» REQUIRED ACTION
Among the records below, find each line bearing the word "turned" and copy it.

» Saved data entries
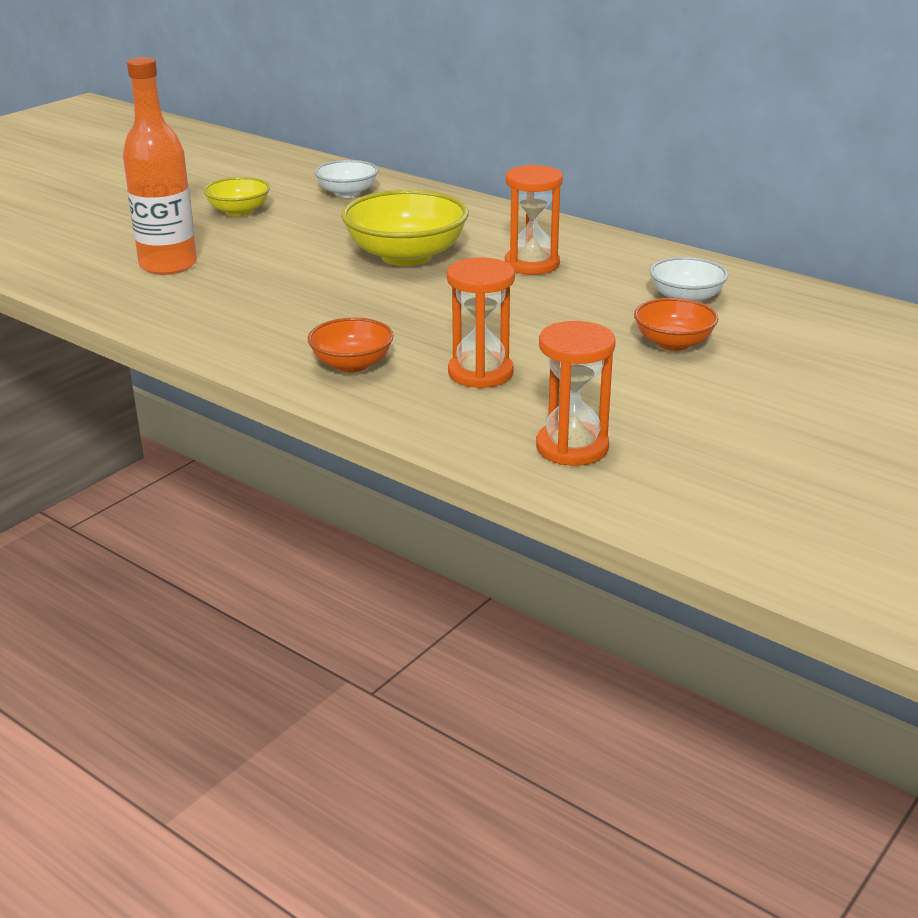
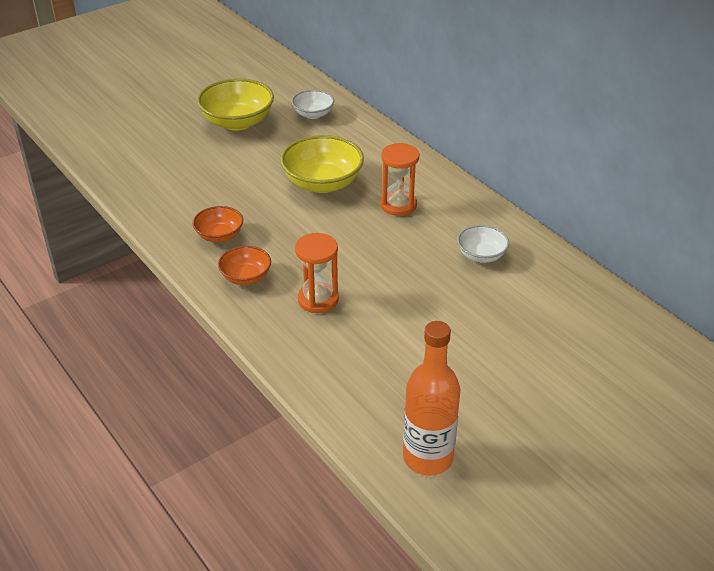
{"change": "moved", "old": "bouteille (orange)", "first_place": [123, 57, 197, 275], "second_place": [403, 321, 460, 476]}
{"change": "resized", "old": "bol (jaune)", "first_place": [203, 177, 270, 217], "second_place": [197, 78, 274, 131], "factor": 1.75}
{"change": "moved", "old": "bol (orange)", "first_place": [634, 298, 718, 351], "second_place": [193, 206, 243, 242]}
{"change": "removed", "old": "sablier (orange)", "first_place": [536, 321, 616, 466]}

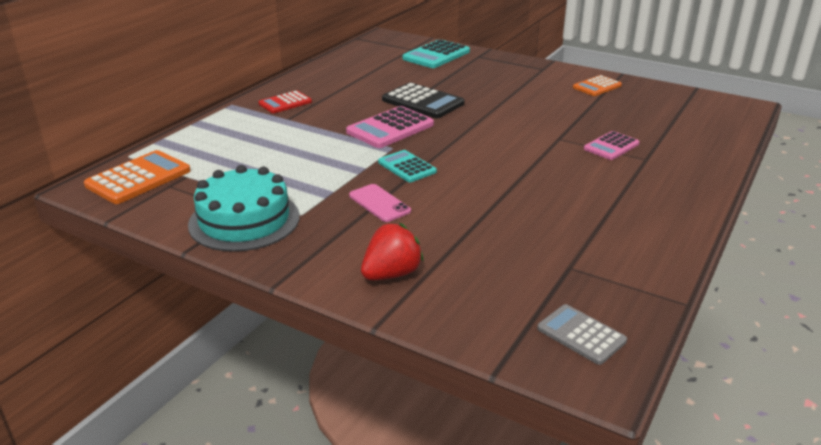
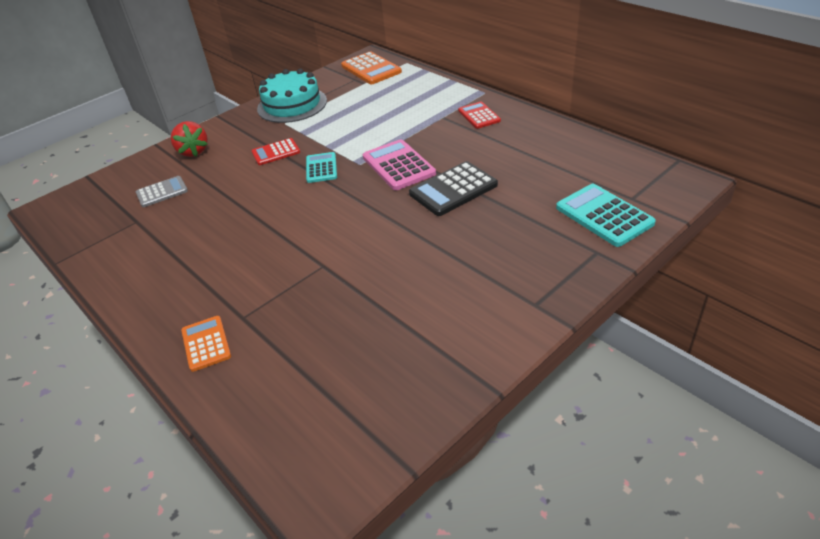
{"change": "moved", "old": "calculatrice (orange)", "first_place": [573, 75, 622, 96], "second_place": [181, 316, 231, 372]}
{"change": "removed", "old": "calculatrice (rose)", "first_place": [584, 131, 640, 160]}
{"change": "turned", "old": "calculatrice (turquoise)", "first_place": [378, 150, 437, 182], "second_place": [306, 152, 337, 183], "degrees": -75}
{"change": "replaced", "old": "téléphone (rose)", "new": "calculatrice (rouge)", "first_place": [349, 184, 411, 222], "second_place": [252, 138, 300, 165]}
{"change": "moved", "old": "calculatrice (gris)", "first_place": [537, 304, 627, 365], "second_place": [136, 176, 188, 207]}

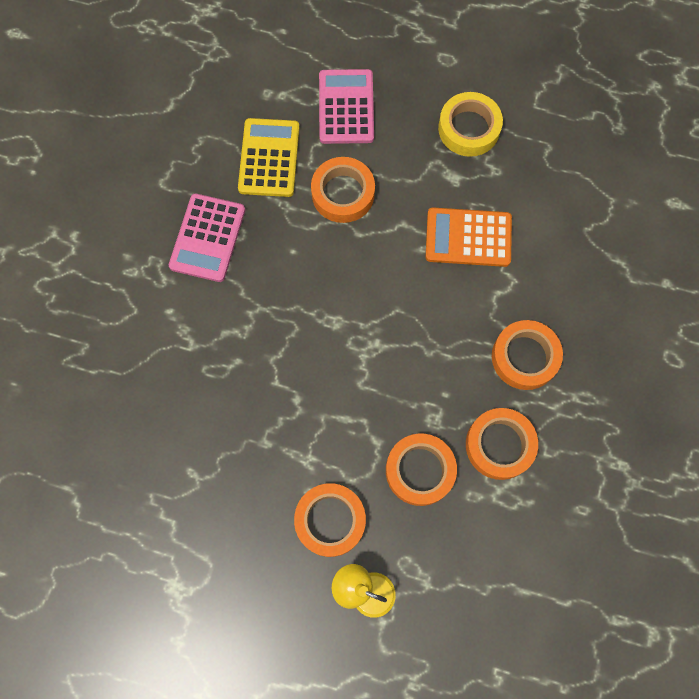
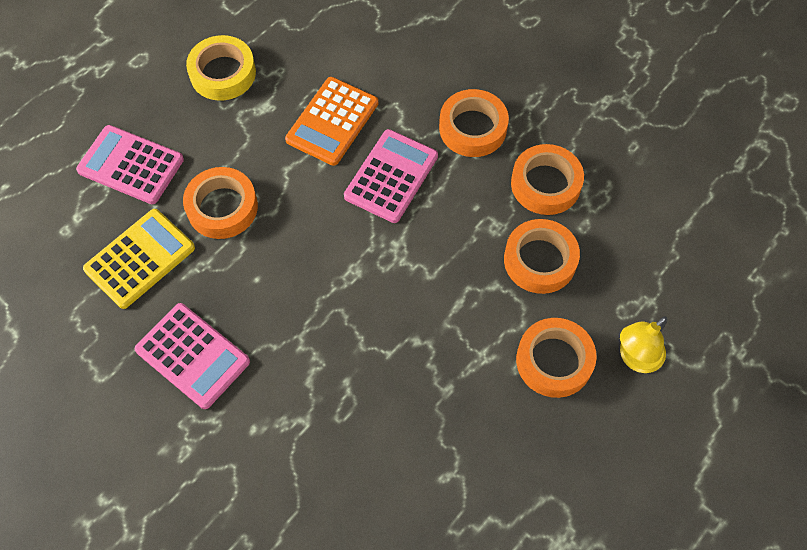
{"change": "turned", "old": "calculatrice (jaune)", "first_place": [238, 118, 299, 197], "second_place": [83, 209, 195, 309], "degrees": 105}
{"change": "added", "new": "calculatrice (rose)", "second_place": [344, 129, 438, 223]}

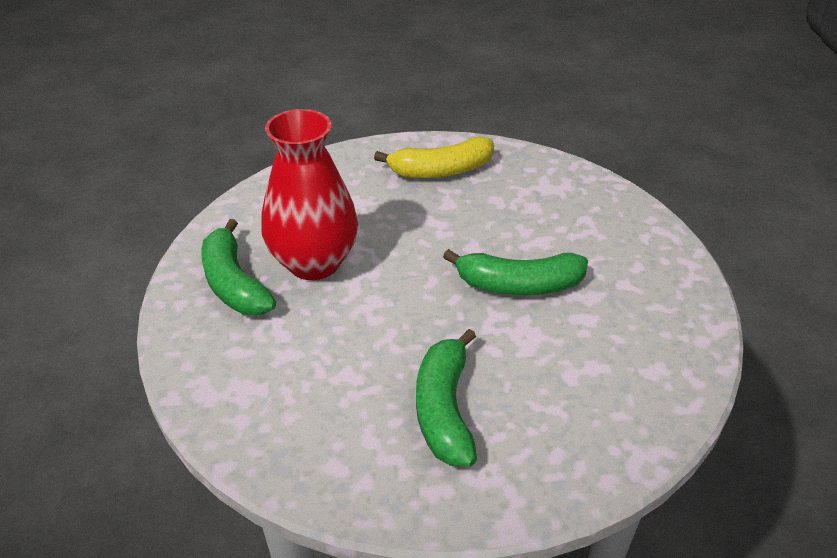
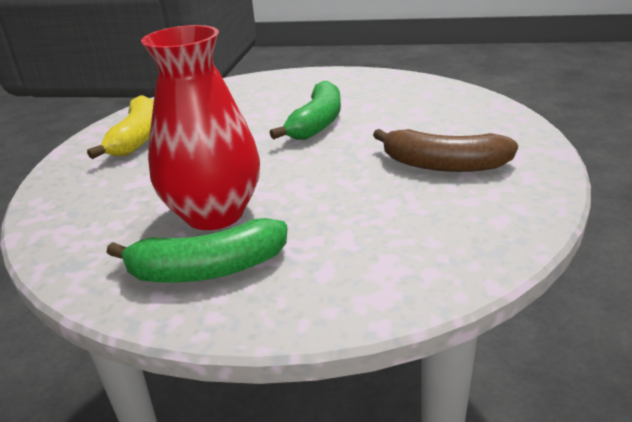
{"change": "recoloured", "old": "banane (vert)", "new": "banane (marron)", "first_place": [416, 329, 477, 466], "second_place": [373, 129, 518, 172]}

» ANSWER SPACE
{"change": "turned", "old": "calculatrice (turquoise)", "first_place": [378, 150, 437, 182], "second_place": [306, 152, 337, 183], "degrees": -75}
{"change": "turned", "old": "calculatrice (jaune)", "first_place": [238, 118, 299, 197], "second_place": [83, 209, 195, 309], "degrees": 105}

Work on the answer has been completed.